*** Opening DATA SECTION ***

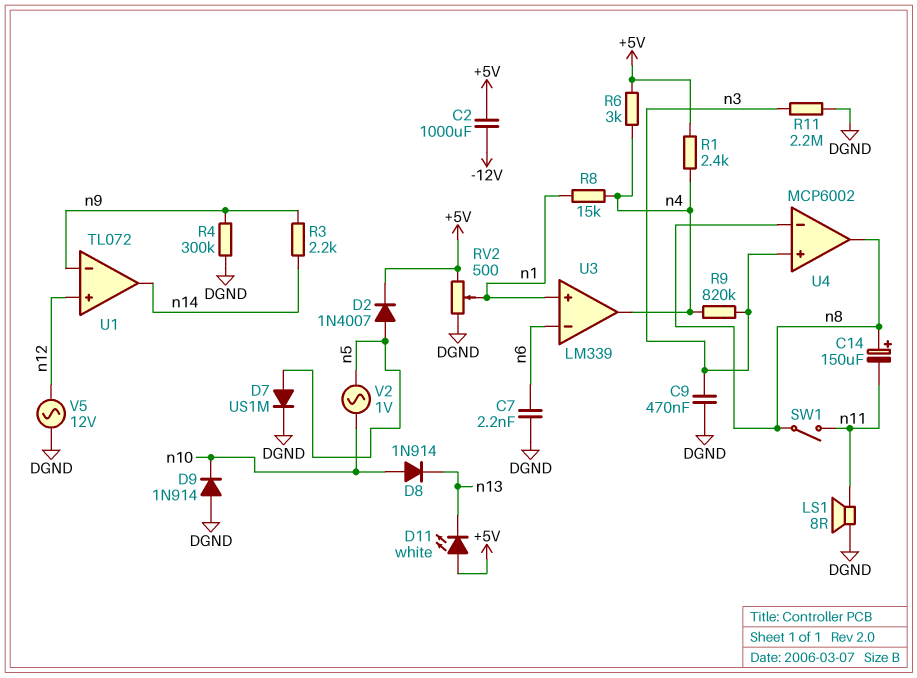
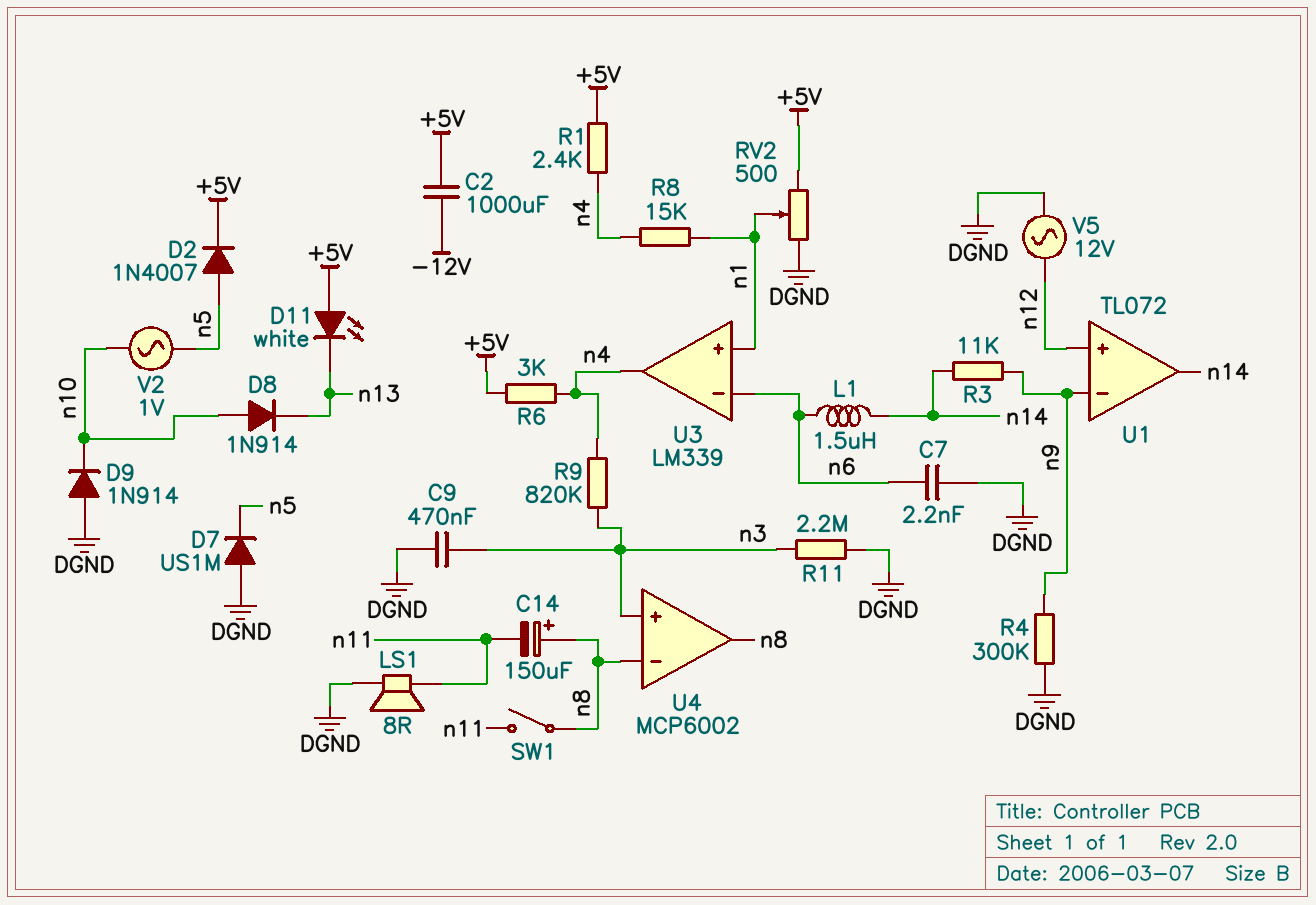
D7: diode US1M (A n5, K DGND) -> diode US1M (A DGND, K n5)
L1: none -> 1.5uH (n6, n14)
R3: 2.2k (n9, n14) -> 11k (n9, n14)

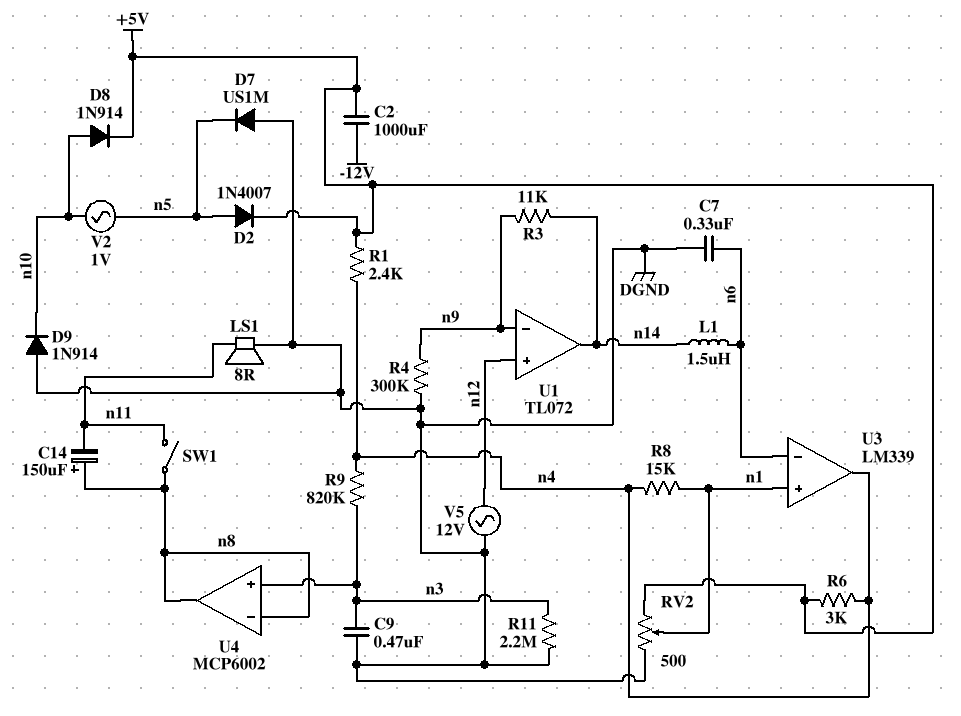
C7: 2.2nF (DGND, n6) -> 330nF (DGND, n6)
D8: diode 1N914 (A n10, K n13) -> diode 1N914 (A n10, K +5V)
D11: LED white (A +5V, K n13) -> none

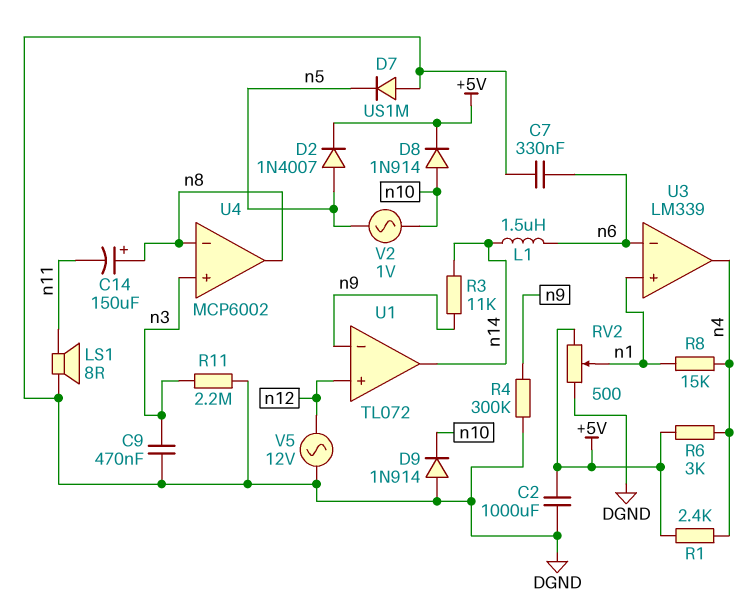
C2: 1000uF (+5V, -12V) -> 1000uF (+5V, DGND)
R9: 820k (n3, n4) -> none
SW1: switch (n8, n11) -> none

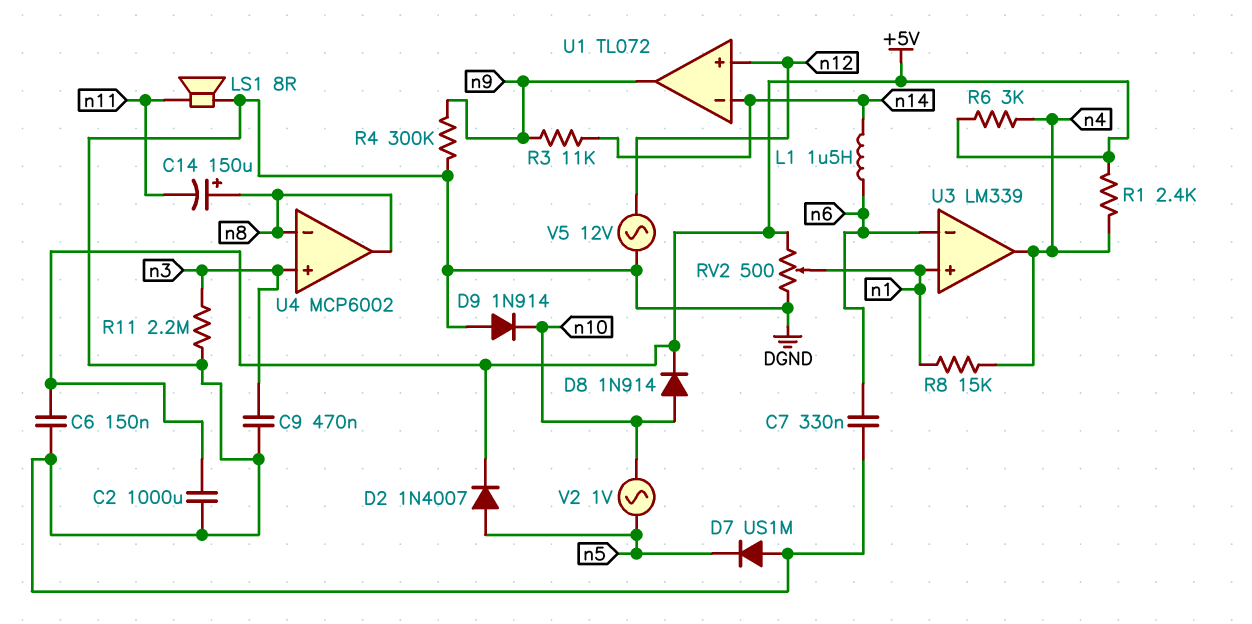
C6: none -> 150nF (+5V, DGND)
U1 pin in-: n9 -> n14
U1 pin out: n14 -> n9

*** Closing DATA SECTION ***
*** Opening DATA SECTION ***

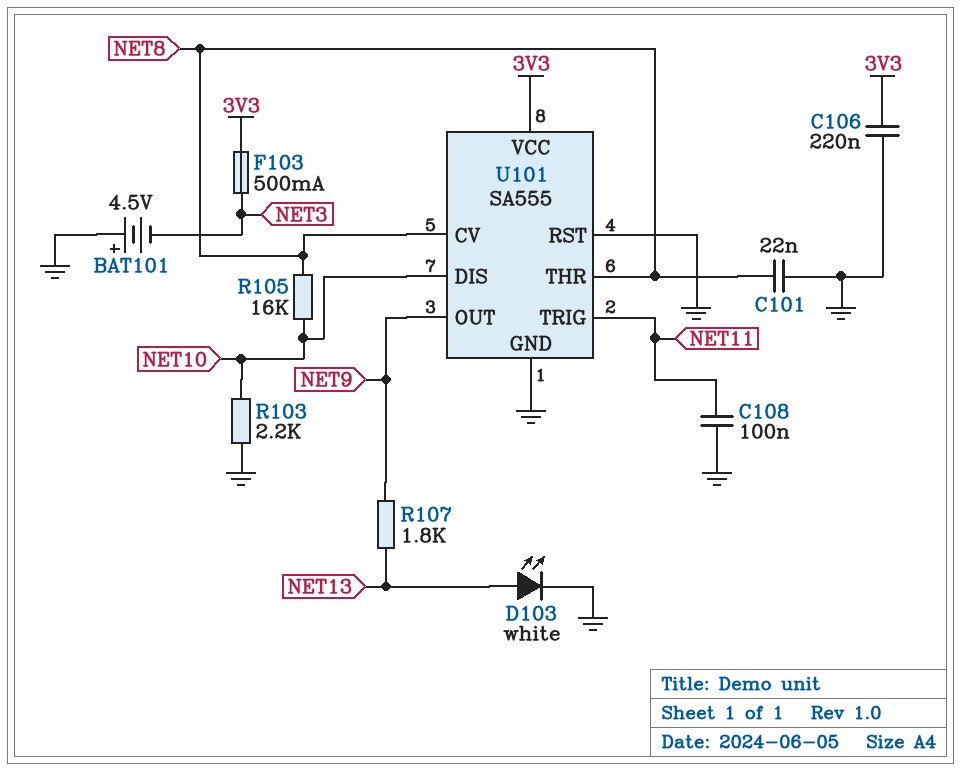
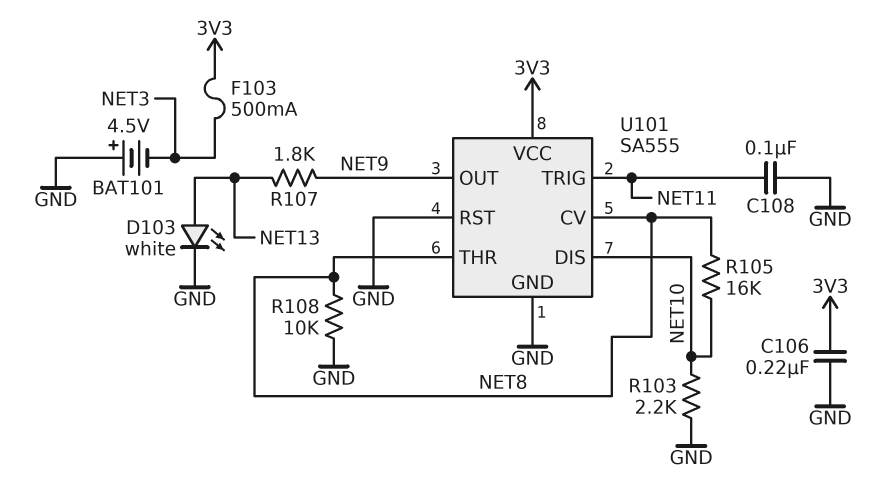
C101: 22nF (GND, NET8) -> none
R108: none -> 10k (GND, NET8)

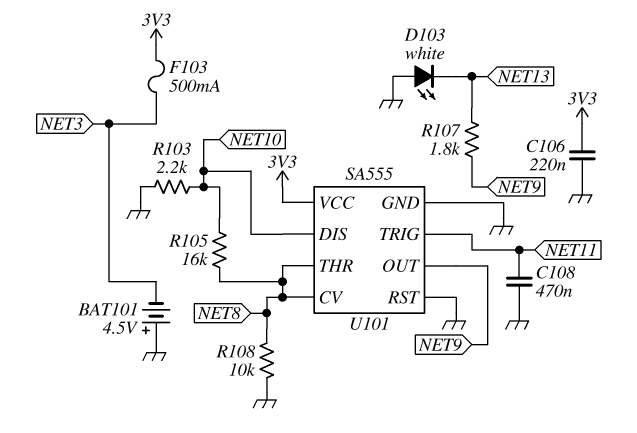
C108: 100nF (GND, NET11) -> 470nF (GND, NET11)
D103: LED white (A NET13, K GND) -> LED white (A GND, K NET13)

*** Closing DATA SECTION ***
*** Opening DATA SECTION ***

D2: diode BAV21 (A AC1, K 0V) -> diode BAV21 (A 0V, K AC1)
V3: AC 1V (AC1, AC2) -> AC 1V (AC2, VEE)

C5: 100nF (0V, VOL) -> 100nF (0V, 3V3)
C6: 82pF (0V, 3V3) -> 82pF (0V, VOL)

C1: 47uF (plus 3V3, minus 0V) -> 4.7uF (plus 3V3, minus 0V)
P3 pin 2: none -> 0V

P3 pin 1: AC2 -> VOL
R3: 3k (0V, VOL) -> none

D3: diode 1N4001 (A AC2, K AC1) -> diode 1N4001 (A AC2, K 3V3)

*** Closing DATA SECTION ***

§ TASK REQUIREMENTS: From the listing above, the lines starting with the one that has "C1: 47uF (plus" and running through the one that has "D3: diode 1N4001" should be copied exactly, ends included.

§ TASK OUTPUT:
C1: 47uF (plus 3V3, minus 0V) -> 4.7uF (plus 3V3, minus 0V)
P3 pin 2: none -> 0V

P3 pin 1: AC2 -> VOL
R3: 3k (0V, VOL) -> none

D3: diode 1N4001 (A AC2, K AC1) -> diode 1N4001 (A AC2, K 3V3)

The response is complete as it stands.